• **What is needed**: Return the whole listing unchanged. Drop the images.

• **Stored data**:
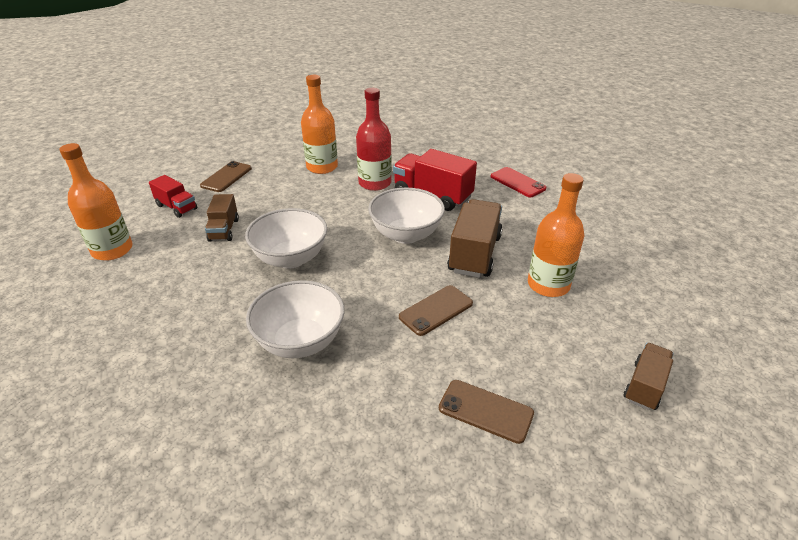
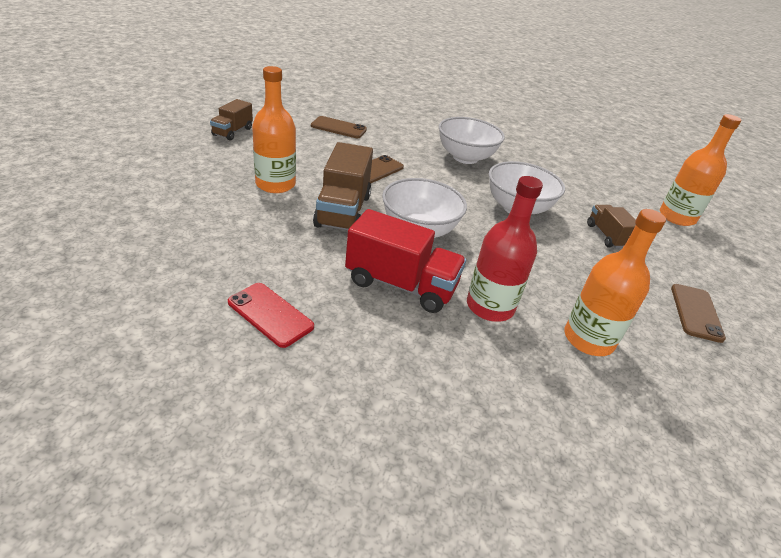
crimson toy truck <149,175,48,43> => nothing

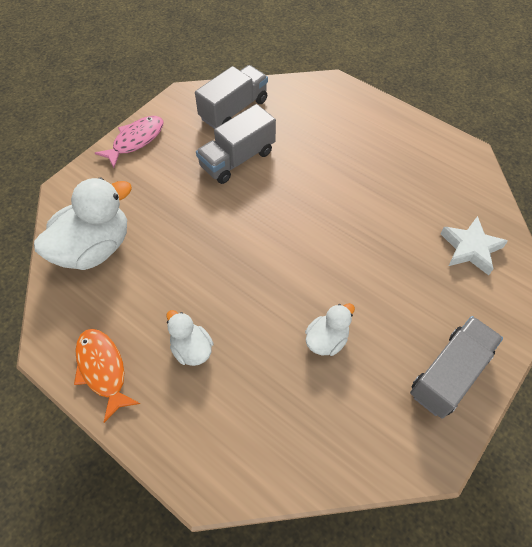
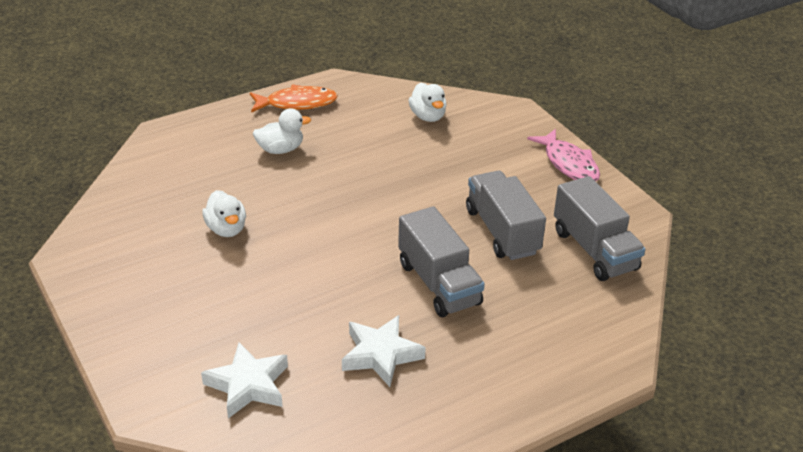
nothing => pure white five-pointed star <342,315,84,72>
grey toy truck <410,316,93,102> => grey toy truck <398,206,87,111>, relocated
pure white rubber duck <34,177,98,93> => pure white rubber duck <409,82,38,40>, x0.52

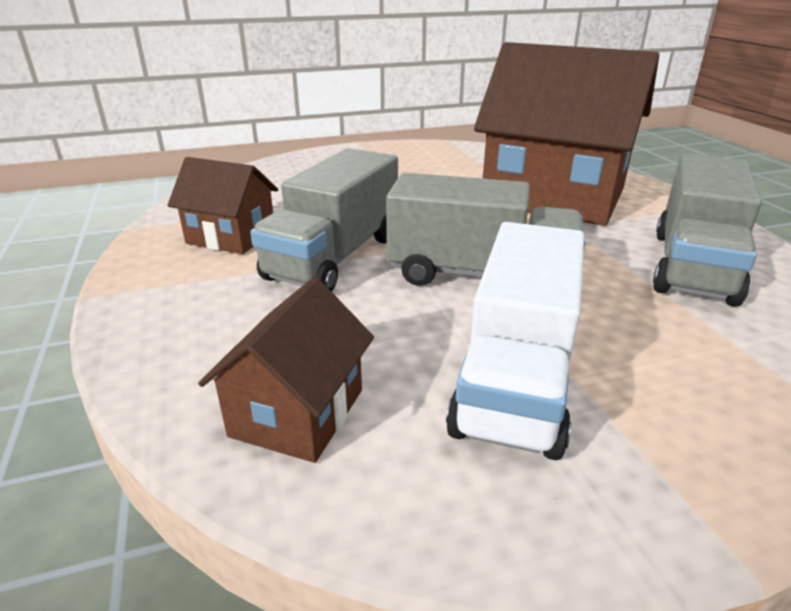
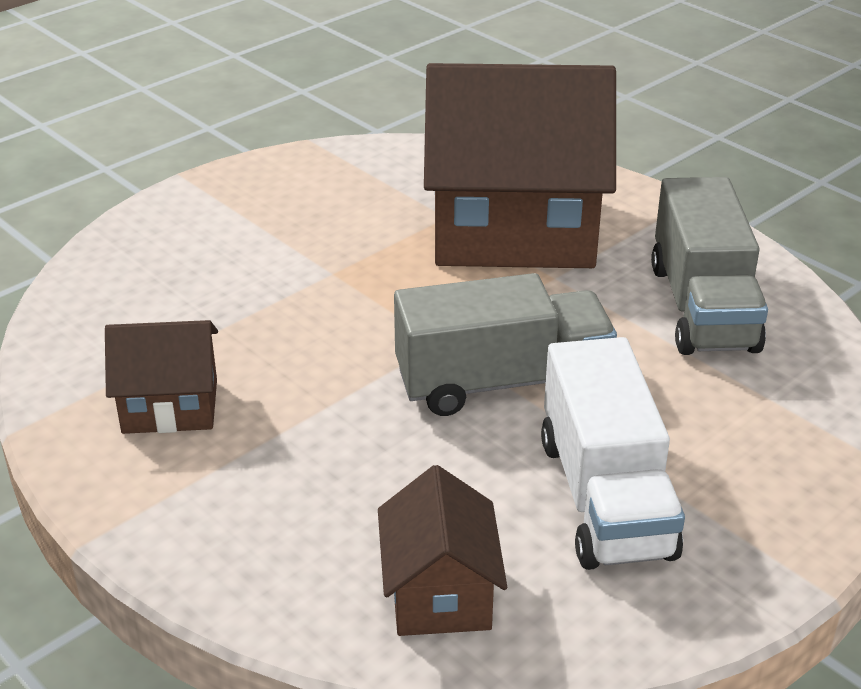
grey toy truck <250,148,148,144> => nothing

• **Task answer**:
crimson toy truck <149,175,48,43> => nothing

nothing => pure white five-pointed star <342,315,84,72>
grey toy truck <410,316,93,102> => grey toy truck <398,206,87,111>, relocated
pure white rubber duck <34,177,98,93> => pure white rubber duck <409,82,38,40>, x0.52

grey toy truck <250,148,148,144> => nothing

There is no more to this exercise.